* _WORK INSTRUCTION_
The whole listing is to be retyped exactly as it appears.

=== RAW DATA ===

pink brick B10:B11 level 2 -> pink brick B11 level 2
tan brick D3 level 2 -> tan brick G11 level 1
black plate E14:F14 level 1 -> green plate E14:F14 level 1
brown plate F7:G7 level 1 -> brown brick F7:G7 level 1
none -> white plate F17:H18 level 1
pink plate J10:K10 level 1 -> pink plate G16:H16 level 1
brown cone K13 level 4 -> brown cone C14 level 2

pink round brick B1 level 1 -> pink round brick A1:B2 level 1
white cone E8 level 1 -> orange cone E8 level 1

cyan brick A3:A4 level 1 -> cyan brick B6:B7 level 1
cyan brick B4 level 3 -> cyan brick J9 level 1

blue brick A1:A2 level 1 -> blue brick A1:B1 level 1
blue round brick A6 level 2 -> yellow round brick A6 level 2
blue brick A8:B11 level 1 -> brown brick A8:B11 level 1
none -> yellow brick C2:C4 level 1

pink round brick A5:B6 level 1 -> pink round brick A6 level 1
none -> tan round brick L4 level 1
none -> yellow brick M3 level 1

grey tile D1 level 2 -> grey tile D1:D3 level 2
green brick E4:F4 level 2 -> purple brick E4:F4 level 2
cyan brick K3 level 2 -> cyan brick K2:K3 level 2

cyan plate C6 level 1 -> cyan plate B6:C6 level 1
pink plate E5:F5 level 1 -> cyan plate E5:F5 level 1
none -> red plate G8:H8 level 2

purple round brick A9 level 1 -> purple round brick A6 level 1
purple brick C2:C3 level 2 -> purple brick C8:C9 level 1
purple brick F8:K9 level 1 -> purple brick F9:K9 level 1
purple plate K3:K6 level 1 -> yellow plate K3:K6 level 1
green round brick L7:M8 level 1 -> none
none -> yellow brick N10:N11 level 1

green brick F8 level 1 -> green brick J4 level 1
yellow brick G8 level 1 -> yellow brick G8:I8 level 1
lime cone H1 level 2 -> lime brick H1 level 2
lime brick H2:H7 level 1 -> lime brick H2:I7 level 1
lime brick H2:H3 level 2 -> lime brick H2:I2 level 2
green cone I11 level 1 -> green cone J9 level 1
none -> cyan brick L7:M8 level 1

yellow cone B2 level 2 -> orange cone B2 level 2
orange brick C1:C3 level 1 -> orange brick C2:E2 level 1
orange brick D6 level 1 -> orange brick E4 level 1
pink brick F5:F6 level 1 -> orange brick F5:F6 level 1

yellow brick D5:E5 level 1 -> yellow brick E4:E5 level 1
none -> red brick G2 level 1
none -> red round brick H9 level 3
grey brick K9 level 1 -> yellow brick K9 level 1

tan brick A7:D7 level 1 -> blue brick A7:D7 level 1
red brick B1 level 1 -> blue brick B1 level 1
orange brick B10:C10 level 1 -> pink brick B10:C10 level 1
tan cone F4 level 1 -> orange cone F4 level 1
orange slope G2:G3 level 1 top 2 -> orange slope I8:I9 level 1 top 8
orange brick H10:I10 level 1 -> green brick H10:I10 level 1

===

* _ANSWER TO THIS TASK_
pink brick B10:B11 level 2 -> pink brick B11 level 2
tan brick D3 level 2 -> tan brick G11 level 1
black plate E14:F14 level 1 -> green plate E14:F14 level 1
brown plate F7:G7 level 1 -> brown brick F7:G7 level 1
none -> white plate F17:H18 level 1
pink plate J10:K10 level 1 -> pink plate G16:H16 level 1
brown cone K13 level 4 -> brown cone C14 level 2

pink round brick B1 level 1 -> pink round brick A1:B2 level 1
white cone E8 level 1 -> orange cone E8 level 1

cyan brick A3:A4 level 1 -> cyan brick B6:B7 level 1
cyan brick B4 level 3 -> cyan brick J9 level 1

blue brick A1:A2 level 1 -> blue brick A1:B1 level 1
blue round brick A6 level 2 -> yellow round brick A6 level 2
blue brick A8:B11 level 1 -> brown brick A8:B11 level 1
none -> yellow brick C2:C4 level 1

pink round brick A5:B6 level 1 -> pink round brick A6 level 1
none -> tan round brick L4 level 1
none -> yellow brick M3 level 1

grey tile D1 level 2 -> grey tile D1:D3 level 2
green brick E4:F4 level 2 -> purple brick E4:F4 level 2
cyan brick K3 level 2 -> cyan brick K2:K3 level 2

cyan plate C6 level 1 -> cyan plate B6:C6 level 1
pink plate E5:F5 level 1 -> cyan plate E5:F5 level 1
none -> red plate G8:H8 level 2

purple round brick A9 level 1 -> purple round brick A6 level 1
purple brick C2:C3 level 2 -> purple brick C8:C9 level 1
purple brick F8:K9 level 1 -> purple brick F9:K9 level 1
purple plate K3:K6 level 1 -> yellow plate K3:K6 level 1
green round brick L7:M8 level 1 -> none
none -> yellow brick N10:N11 level 1

green brick F8 level 1 -> green brick J4 level 1
yellow brick G8 level 1 -> yellow brick G8:I8 level 1
lime cone H1 level 2 -> lime brick H1 level 2
lime brick H2:H7 level 1 -> lime brick H2:I7 level 1
lime brick H2:H3 level 2 -> lime brick H2:I2 level 2
green cone I11 level 1 -> green cone J9 level 1
none -> cyan brick L7:M8 level 1

yellow cone B2 level 2 -> orange cone B2 level 2
orange brick C1:C3 level 1 -> orange brick C2:E2 level 1
orange brick D6 level 1 -> orange brick E4 level 1
pink brick F5:F6 level 1 -> orange brick F5:F6 level 1

yellow brick D5:E5 level 1 -> yellow brick E4:E5 level 1
none -> red brick G2 level 1
none -> red round brick H9 level 3
grey brick K9 level 1 -> yellow brick K9 level 1

tan brick A7:D7 level 1 -> blue brick A7:D7 level 1
red brick B1 level 1 -> blue brick B1 level 1
orange brick B10:C10 level 1 -> pink brick B10:C10 level 1
tan cone F4 level 1 -> orange cone F4 level 1
orange slope G2:G3 level 1 top 2 -> orange slope I8:I9 level 1 top 8
orange brick H10:I10 level 1 -> green brick H10:I10 level 1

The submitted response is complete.